Problem requirements: The line containing "DHT pin DATA: 15 -> 3" opens the span to copy, and the last line of the records below closes it. Write out that span exactly.

-- Opening Marker --

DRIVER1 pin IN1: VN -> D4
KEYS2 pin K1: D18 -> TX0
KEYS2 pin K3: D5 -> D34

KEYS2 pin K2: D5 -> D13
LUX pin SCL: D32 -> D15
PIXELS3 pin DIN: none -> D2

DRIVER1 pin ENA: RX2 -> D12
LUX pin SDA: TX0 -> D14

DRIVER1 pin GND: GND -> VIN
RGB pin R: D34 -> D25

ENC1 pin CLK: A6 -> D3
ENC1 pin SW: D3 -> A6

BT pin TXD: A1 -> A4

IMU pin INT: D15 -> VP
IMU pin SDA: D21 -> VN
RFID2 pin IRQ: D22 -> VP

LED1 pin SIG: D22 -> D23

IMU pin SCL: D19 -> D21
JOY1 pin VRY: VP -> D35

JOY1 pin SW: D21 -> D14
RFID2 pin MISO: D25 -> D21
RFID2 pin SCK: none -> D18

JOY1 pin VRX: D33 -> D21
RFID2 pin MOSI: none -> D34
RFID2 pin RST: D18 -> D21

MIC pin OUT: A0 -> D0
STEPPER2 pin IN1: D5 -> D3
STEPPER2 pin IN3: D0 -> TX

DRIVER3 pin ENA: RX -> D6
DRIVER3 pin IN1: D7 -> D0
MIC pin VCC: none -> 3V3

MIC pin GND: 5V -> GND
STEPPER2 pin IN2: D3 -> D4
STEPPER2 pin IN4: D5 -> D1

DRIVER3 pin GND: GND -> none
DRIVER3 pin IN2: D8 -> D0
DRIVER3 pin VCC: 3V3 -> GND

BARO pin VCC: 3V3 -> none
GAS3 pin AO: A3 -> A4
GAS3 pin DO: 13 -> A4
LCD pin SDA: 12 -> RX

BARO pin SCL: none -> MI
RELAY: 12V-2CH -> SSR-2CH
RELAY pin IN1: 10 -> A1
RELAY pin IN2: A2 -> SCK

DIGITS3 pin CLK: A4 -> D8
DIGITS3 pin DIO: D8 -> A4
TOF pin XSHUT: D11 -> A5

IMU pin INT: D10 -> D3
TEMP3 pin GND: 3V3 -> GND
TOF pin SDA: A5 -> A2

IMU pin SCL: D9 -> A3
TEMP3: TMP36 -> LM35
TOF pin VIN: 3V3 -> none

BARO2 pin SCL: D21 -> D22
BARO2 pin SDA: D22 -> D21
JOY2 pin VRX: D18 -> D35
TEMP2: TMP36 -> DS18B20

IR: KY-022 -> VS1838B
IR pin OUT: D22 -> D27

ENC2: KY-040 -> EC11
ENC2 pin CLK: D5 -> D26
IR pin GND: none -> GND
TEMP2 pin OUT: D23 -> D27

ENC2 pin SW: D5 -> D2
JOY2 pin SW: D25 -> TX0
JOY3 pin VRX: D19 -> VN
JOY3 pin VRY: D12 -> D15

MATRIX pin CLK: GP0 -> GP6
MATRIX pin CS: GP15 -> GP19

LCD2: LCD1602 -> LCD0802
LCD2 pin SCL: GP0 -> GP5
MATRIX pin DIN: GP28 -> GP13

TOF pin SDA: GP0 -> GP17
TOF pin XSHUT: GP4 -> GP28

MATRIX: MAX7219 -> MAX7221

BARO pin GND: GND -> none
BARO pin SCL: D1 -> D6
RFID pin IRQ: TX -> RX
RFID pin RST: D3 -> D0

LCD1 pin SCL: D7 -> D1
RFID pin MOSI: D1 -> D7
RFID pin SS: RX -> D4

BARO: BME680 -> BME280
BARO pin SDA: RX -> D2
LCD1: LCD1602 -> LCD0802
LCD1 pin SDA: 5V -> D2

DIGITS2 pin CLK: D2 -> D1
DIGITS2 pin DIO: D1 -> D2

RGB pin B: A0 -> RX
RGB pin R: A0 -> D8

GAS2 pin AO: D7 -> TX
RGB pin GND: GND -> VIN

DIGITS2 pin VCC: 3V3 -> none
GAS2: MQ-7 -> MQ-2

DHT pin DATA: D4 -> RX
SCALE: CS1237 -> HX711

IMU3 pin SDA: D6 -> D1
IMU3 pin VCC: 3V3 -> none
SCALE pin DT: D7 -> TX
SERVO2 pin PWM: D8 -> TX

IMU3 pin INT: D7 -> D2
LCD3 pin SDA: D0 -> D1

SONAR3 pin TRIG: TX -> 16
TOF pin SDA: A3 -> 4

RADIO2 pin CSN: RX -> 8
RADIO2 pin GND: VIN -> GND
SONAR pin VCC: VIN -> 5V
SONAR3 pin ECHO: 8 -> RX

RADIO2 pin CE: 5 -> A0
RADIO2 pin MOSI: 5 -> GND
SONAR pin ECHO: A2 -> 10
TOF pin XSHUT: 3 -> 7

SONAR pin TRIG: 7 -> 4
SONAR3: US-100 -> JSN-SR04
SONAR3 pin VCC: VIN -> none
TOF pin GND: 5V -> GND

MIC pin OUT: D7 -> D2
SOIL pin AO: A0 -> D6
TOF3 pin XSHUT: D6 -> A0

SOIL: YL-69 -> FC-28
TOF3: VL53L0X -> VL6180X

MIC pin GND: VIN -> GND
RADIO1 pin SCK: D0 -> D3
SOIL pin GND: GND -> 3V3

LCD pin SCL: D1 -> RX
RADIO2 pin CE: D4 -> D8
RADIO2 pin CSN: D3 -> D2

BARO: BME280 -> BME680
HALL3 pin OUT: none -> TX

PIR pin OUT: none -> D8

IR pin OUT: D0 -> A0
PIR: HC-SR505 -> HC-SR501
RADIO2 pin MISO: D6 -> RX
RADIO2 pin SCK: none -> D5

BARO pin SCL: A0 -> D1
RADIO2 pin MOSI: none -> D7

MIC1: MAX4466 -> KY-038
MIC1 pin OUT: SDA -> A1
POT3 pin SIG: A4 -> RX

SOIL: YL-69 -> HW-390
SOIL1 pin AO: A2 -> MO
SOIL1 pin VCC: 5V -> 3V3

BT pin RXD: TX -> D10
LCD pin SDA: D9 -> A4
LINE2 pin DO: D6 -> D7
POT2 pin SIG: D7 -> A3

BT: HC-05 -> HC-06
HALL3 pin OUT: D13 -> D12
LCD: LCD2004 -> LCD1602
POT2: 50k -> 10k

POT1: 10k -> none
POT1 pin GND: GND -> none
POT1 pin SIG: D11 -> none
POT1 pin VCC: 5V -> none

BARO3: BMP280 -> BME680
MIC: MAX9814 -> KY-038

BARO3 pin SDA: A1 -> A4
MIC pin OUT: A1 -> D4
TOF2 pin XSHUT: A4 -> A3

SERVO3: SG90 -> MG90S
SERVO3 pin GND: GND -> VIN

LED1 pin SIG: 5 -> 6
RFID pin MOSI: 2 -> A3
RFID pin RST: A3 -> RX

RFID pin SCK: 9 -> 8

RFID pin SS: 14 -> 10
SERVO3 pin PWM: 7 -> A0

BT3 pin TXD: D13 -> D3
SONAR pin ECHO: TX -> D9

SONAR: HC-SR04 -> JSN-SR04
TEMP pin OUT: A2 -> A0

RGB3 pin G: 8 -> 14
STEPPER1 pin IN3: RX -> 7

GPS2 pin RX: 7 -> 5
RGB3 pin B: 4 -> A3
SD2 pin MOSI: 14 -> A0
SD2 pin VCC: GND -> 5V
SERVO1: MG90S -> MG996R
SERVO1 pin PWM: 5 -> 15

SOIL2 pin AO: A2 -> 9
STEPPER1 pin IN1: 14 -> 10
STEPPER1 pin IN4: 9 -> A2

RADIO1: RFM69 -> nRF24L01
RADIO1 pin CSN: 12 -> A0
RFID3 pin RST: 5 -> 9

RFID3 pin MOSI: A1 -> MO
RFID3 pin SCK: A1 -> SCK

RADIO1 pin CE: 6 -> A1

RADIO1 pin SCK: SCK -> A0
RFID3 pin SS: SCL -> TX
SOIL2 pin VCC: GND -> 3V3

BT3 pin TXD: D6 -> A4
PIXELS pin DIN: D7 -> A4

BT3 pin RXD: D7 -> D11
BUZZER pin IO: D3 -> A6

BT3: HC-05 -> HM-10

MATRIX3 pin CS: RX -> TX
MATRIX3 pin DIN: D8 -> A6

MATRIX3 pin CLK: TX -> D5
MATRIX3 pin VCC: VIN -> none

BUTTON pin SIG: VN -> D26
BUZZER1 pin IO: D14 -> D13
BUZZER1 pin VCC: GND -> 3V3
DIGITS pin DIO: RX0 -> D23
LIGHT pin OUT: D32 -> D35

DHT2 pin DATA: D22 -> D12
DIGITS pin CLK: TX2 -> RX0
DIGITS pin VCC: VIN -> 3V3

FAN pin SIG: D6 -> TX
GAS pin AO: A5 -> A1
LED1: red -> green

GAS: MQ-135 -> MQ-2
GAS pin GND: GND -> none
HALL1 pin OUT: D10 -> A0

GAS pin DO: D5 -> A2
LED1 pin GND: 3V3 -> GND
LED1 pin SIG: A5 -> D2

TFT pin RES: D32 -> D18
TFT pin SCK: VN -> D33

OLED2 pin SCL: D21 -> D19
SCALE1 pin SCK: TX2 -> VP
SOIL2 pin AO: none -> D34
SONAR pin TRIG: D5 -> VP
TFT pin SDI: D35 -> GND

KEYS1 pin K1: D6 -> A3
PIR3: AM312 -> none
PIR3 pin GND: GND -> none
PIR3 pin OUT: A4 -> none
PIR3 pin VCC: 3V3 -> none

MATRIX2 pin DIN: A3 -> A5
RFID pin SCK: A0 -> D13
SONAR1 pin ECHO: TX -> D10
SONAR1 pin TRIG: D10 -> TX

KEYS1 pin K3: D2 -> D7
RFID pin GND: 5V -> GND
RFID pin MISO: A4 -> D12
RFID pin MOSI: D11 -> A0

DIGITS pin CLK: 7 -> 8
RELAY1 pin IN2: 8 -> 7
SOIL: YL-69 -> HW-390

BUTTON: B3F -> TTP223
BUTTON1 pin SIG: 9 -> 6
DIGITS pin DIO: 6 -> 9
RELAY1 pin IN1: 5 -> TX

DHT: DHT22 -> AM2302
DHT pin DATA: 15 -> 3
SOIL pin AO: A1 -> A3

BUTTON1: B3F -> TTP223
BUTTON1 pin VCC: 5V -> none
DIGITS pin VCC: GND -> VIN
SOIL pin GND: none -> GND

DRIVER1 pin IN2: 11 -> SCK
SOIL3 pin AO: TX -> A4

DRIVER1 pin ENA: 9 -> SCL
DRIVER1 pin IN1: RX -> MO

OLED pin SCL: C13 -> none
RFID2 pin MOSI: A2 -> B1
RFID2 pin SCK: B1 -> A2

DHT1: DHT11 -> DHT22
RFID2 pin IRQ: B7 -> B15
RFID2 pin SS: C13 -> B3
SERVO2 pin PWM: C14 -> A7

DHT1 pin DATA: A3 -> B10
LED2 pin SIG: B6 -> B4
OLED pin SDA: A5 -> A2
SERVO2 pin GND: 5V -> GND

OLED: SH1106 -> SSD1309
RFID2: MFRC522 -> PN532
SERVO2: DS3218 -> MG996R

-- Closing Marker --

Expected output:
DHT pin DATA: 15 -> 3
SOIL pin AO: A1 -> A3

BUTTON1: B3F -> TTP223
BUTTON1 pin VCC: 5V -> none
DIGITS pin VCC: GND -> VIN
SOIL pin GND: none -> GND

DRIVER1 pin IN2: 11 -> SCK
SOIL3 pin AO: TX -> A4

DRIVER1 pin ENA: 9 -> SCL
DRIVER1 pin IN1: RX -> MO

OLED pin SCL: C13 -> none
RFID2 pin MOSI: A2 -> B1
RFID2 pin SCK: B1 -> A2

DHT1: DHT11 -> DHT22
RFID2 pin IRQ: B7 -> B15
RFID2 pin SS: C13 -> B3
SERVO2 pin PWM: C14 -> A7

DHT1 pin DATA: A3 -> B10
LED2 pin SIG: B6 -> B4
OLED pin SDA: A5 -> A2
SERVO2 pin GND: 5V -> GND

OLED: SH1106 -> SSD1309
RFID2: MFRC522 -> PN532
SERVO2: DS3218 -> MG996R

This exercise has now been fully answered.